THE PROBLEM: Copy the lines below verbatim, but only from the line containing "U215: NAND (in" through the end of the data.

(Data records)
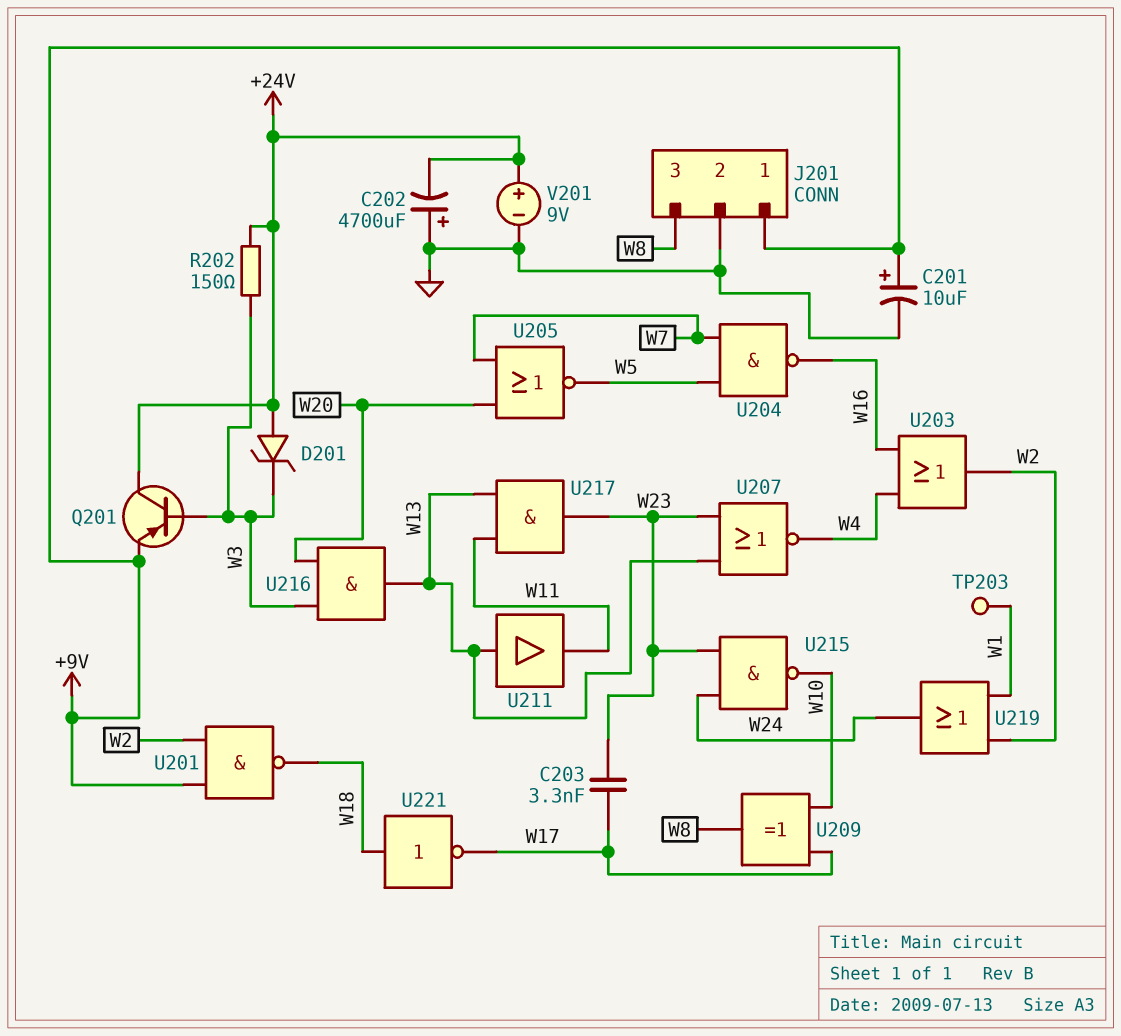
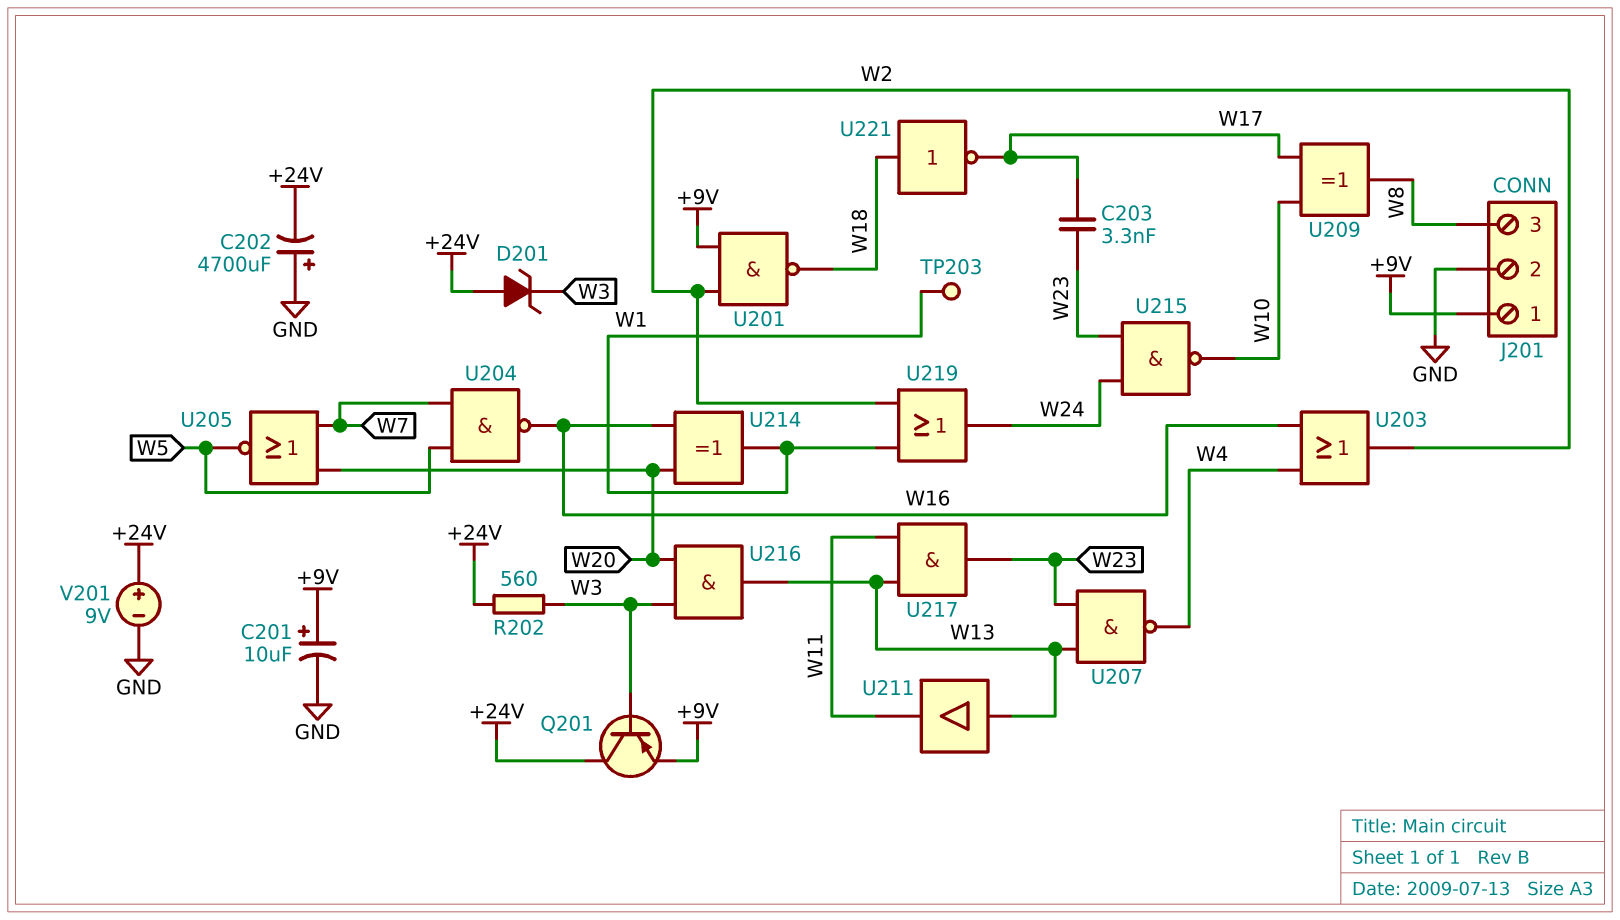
R202: 150 (+24V, W3) -> 560 (+24V, W3)
U207: NOR (in W13, in W23, out W4) -> NAND (in W13, in W23, out W4)
U214: none -> XOR (in W16, in W20, out W1)

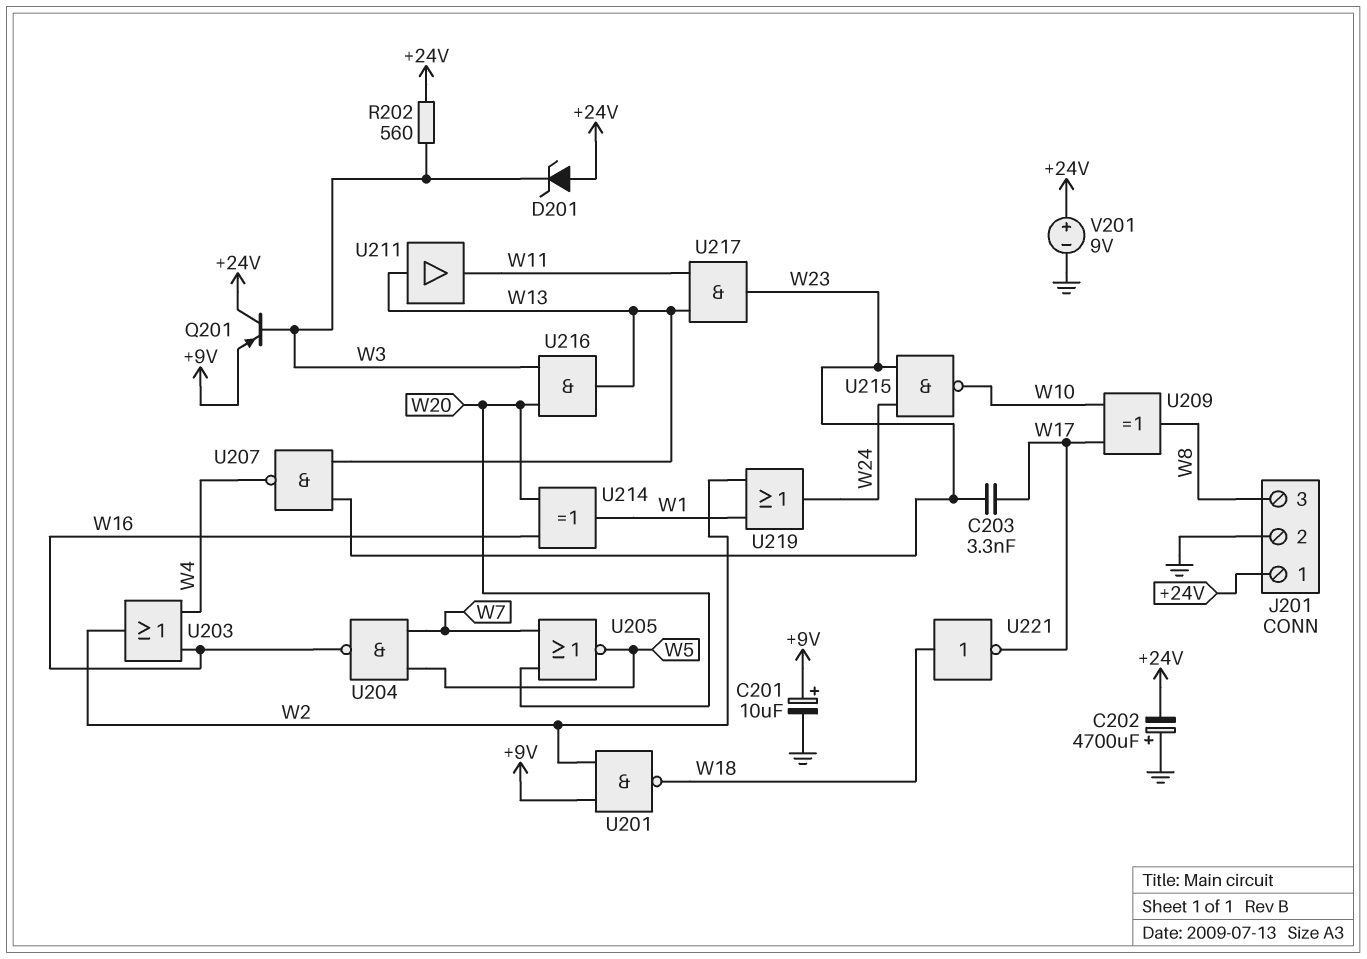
J201 pin 1: +9V -> +24V
TP203: test point (W1) -> none

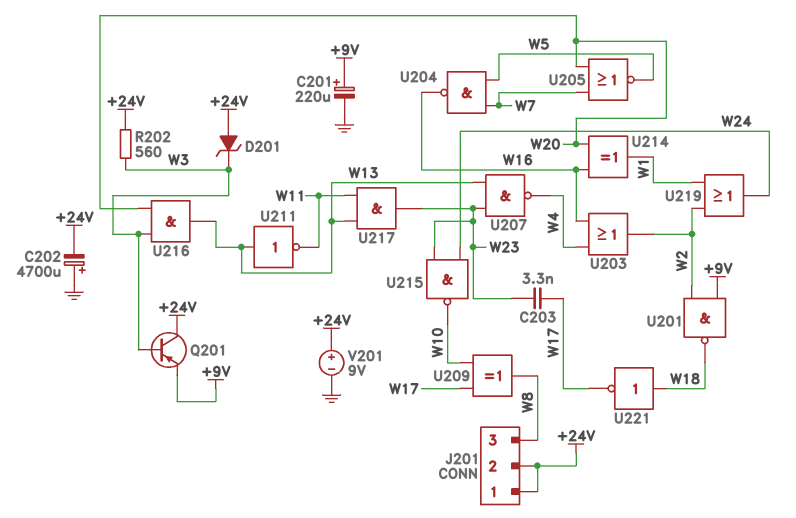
C201: 10uF (plus +9V, minus GND) -> 220uF (plus +9V, minus GND)
J201 pin 2: GND -> +24V
U211: buffer (in W13, out W11) -> NOT (in W13, out W11)

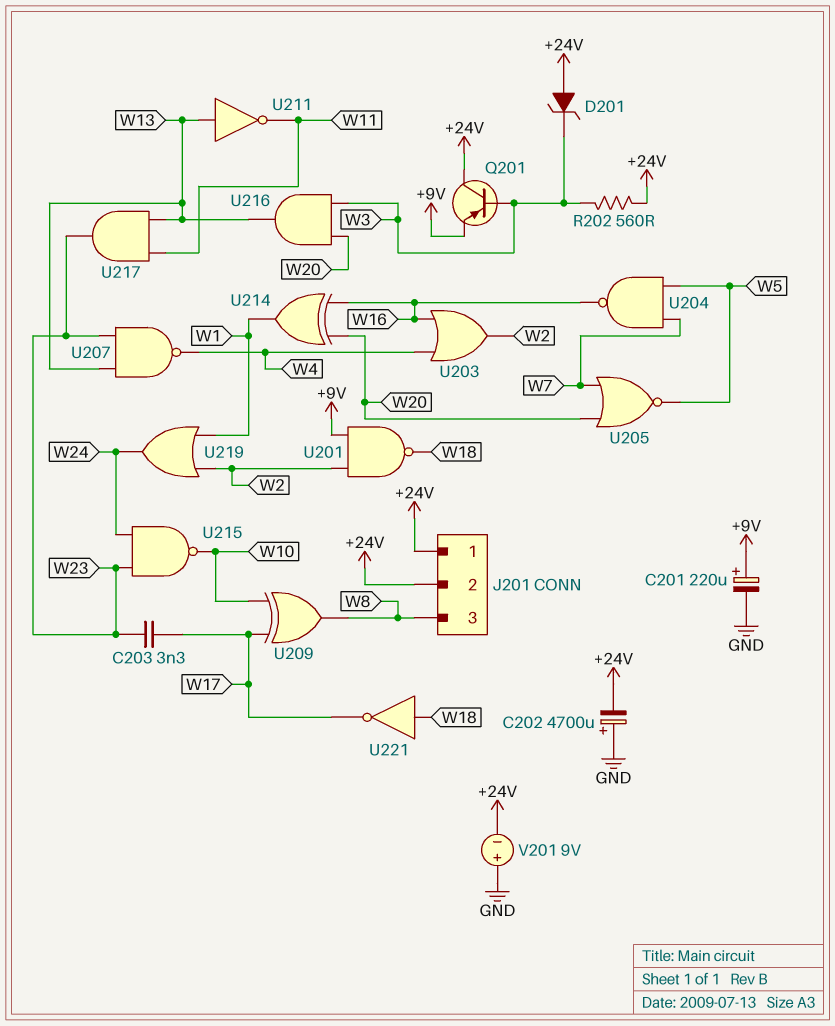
V201: 9V (plus +24V, minus GND) -> 9V (plus GND, minus +24V)

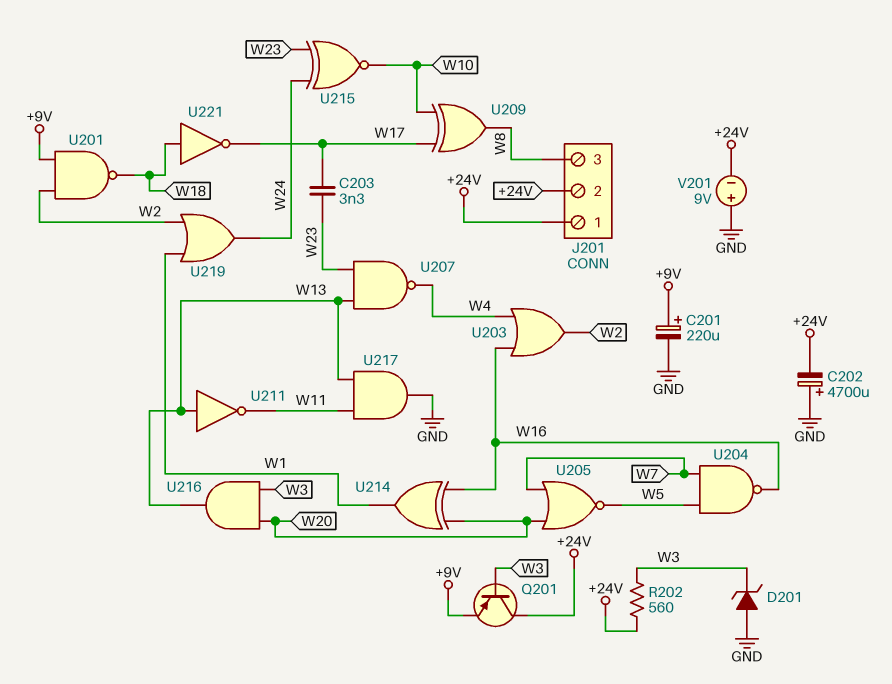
D201: zener (A +24V, K W3) -> zener (A GND, K W3)
U215: NAND (in W23, in W24, out W10) -> XNOR (in W23, in W24, out W10)
U217: AND (in W11, in W13, out W23) -> AND (in W11, in W13, out GND)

REPLY:
U215: NAND (in W23, in W24, out W10) -> XNOR (in W23, in W24, out W10)
U217: AND (in W11, in W13, out W23) -> AND (in W11, in W13, out GND)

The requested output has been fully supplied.